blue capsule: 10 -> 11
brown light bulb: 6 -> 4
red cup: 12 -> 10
* * *
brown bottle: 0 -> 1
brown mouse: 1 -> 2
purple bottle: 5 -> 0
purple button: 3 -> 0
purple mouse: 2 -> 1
* * *
EXERCISE AIM | Set down again, word for word, the stretch of records from the line with "blue capsule: 10 -> 11" to the line with "red cup: 12 -> 10", both of those lines included.

SOLUTION TO THIS TASK |
blue capsule: 10 -> 11
brown light bulb: 6 -> 4
red cup: 12 -> 10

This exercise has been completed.